Task directions —
With the images removed, reproduce each entry below word for word.

*** Begin section ***

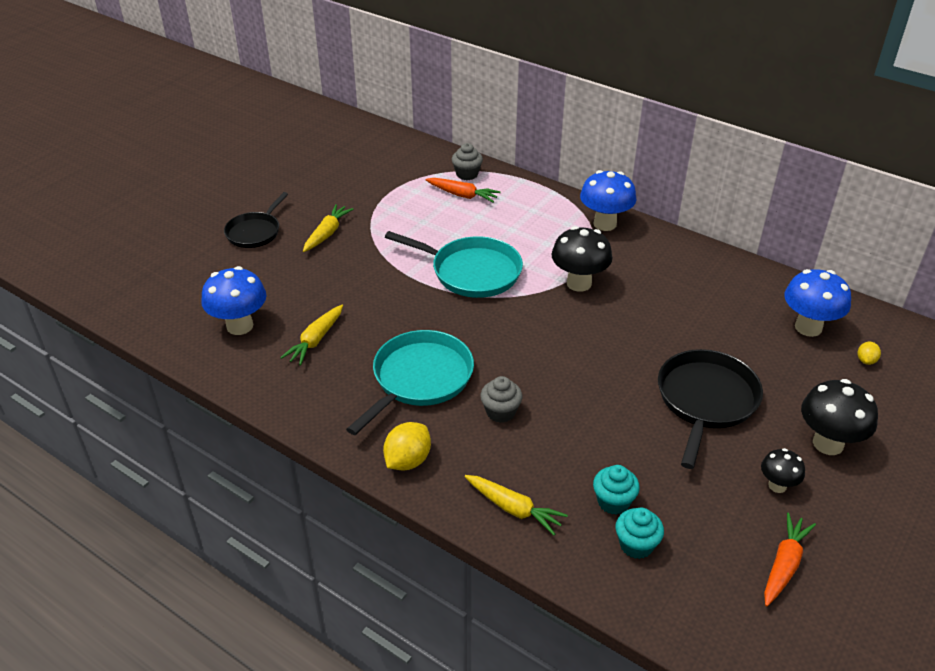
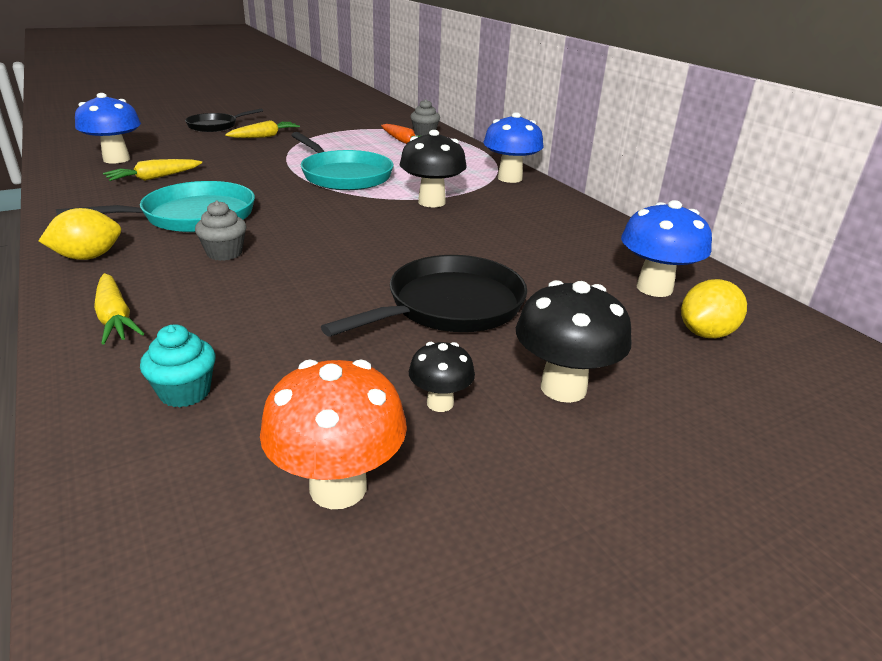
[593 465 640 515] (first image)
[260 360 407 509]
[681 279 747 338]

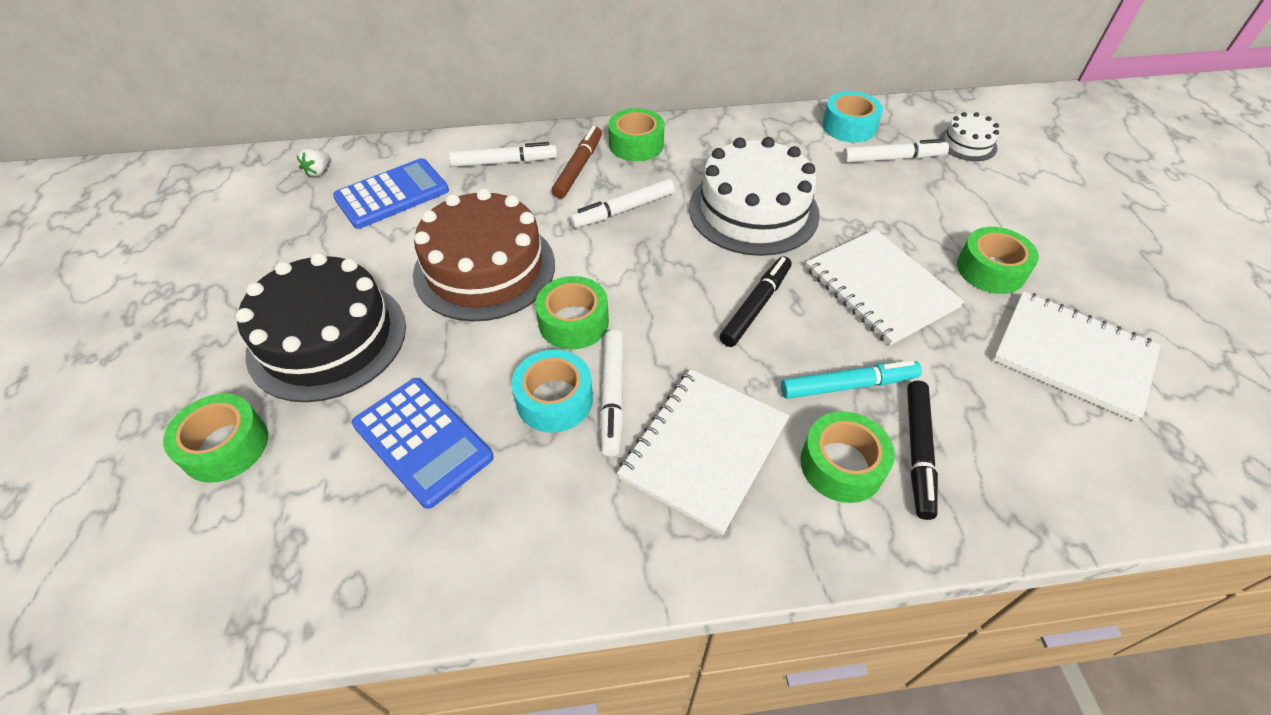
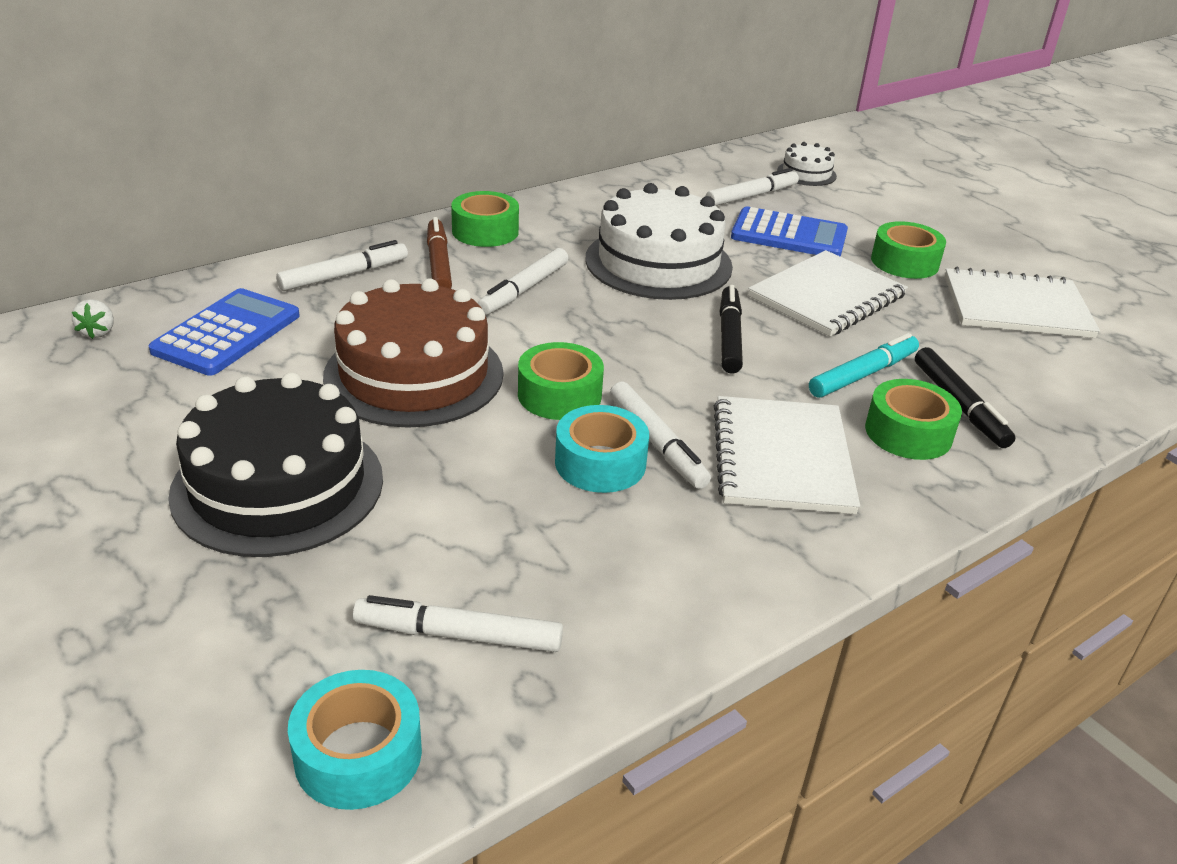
[163 394 268 483] (first image)
[731 207 848 257]
[748 250 908 337]
[288 670 422 810]
[353 595 563 652]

*** End section ***

Task response —
[593 465 640 515] (first image)
[260 360 407 509]
[681 279 747 338]

[163 394 268 483] (first image)
[731 207 848 257]
[748 250 908 337]
[288 670 422 810]
[353 595 563 652]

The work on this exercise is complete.